Change listing data
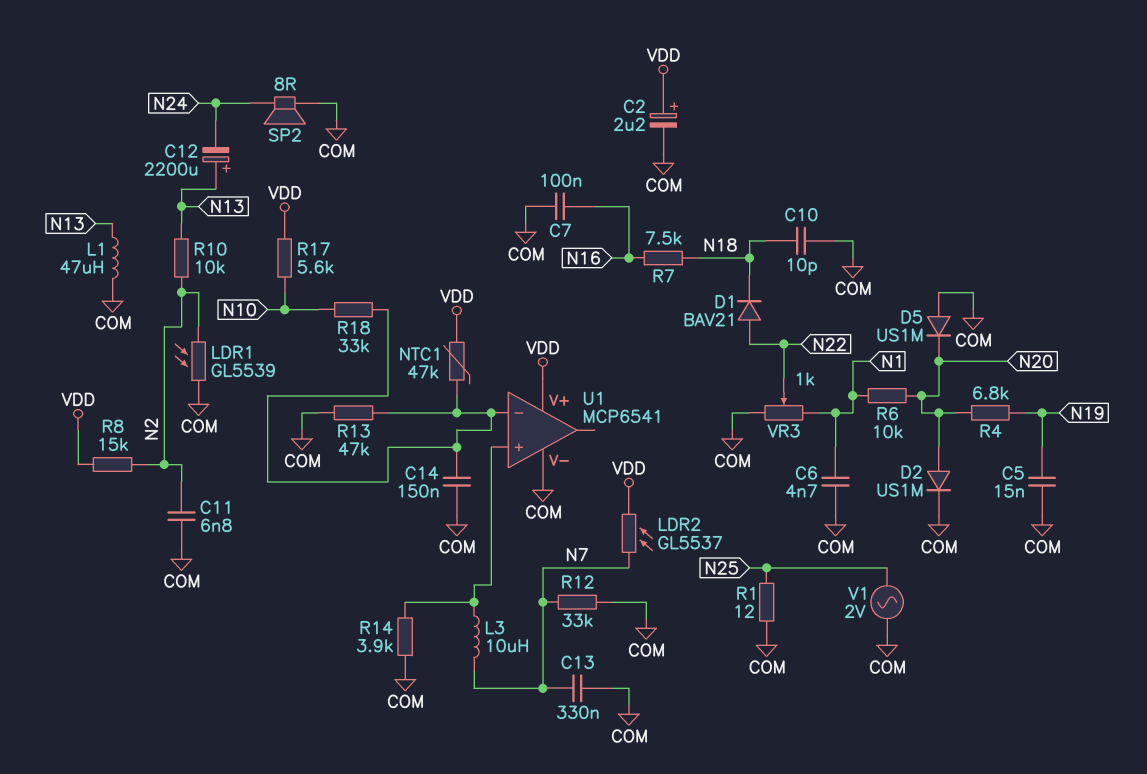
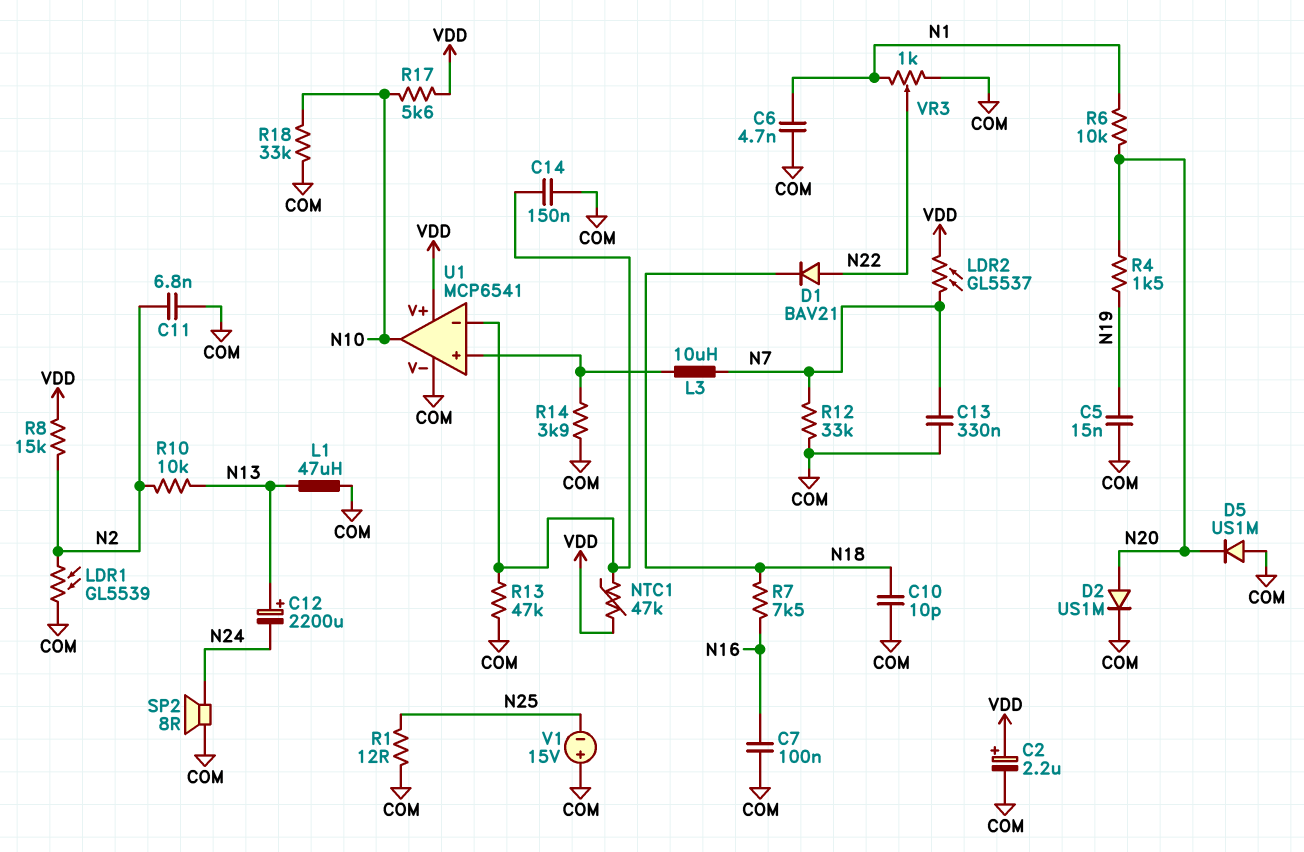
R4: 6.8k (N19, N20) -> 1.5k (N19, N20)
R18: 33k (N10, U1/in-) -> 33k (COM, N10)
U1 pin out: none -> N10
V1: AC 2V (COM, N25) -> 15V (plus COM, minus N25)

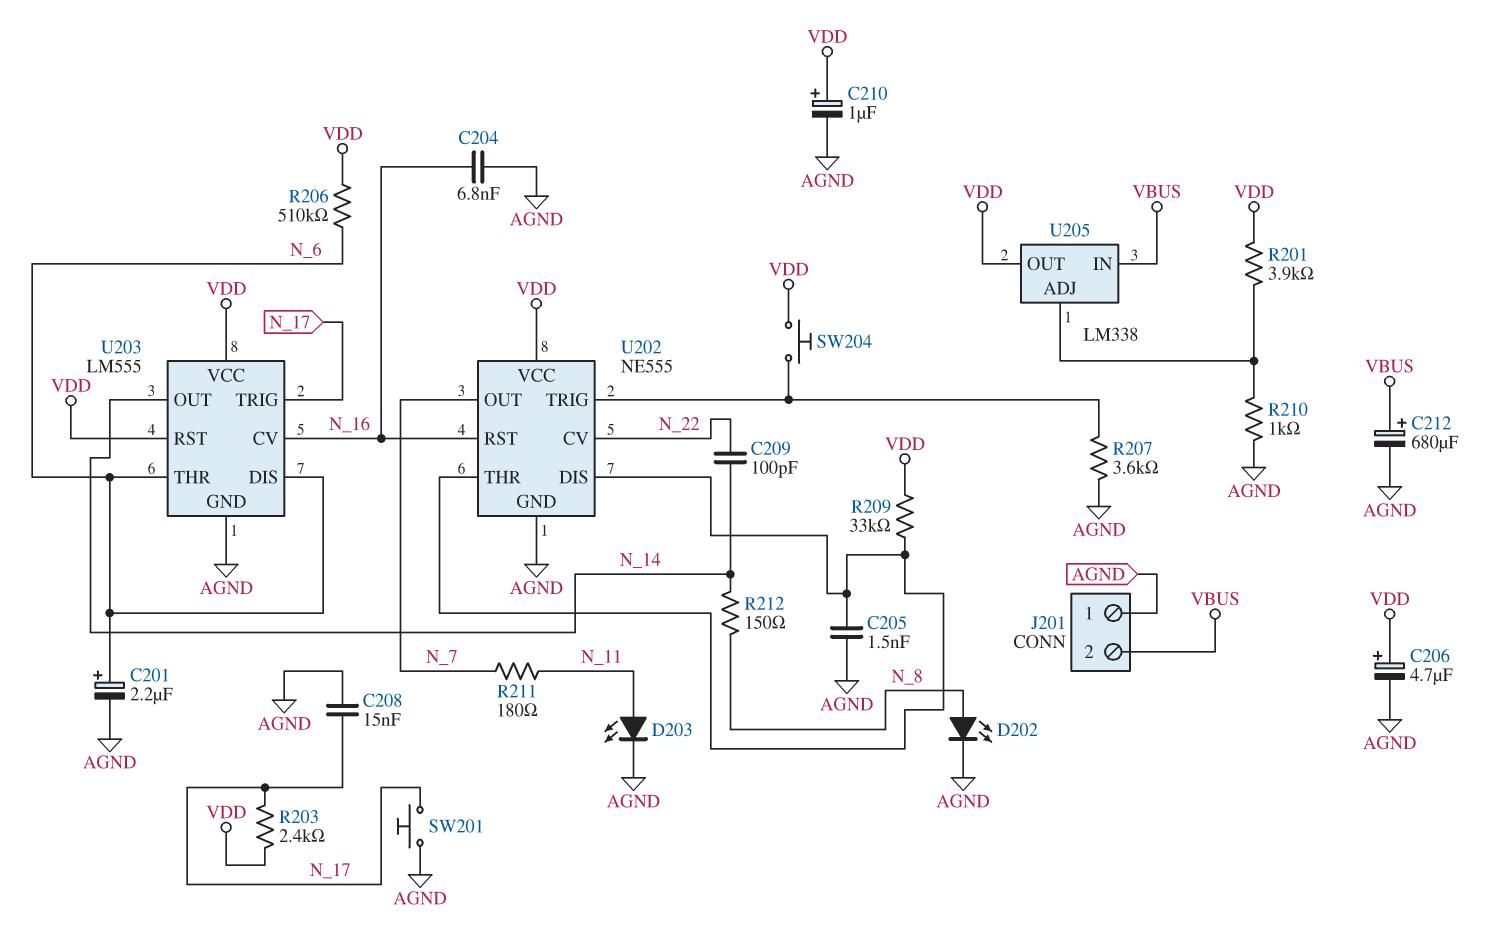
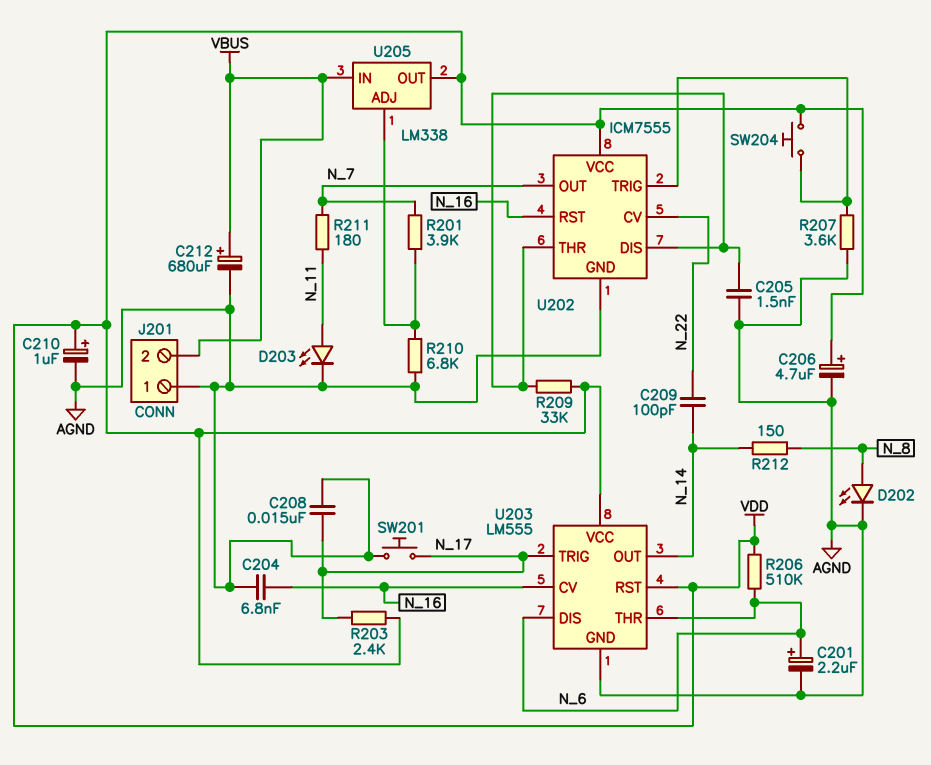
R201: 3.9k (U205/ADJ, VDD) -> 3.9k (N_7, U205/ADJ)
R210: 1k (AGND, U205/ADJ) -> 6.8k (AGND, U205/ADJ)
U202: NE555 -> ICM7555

> _About this exercise_: For this exercise, retype the data above exactly and skip every image.

> _Exercise output_:
R4: 6.8k (N19, N20) -> 1.5k (N19, N20)
R18: 33k (N10, U1/in-) -> 33k (COM, N10)
U1 pin out: none -> N10
V1: AC 2V (COM, N25) -> 15V (plus COM, minus N25)

R201: 3.9k (U205/ADJ, VDD) -> 3.9k (N_7, U205/ADJ)
R210: 1k (AGND, U205/ADJ) -> 6.8k (AGND, U205/ADJ)
U202: NE555 -> ICM7555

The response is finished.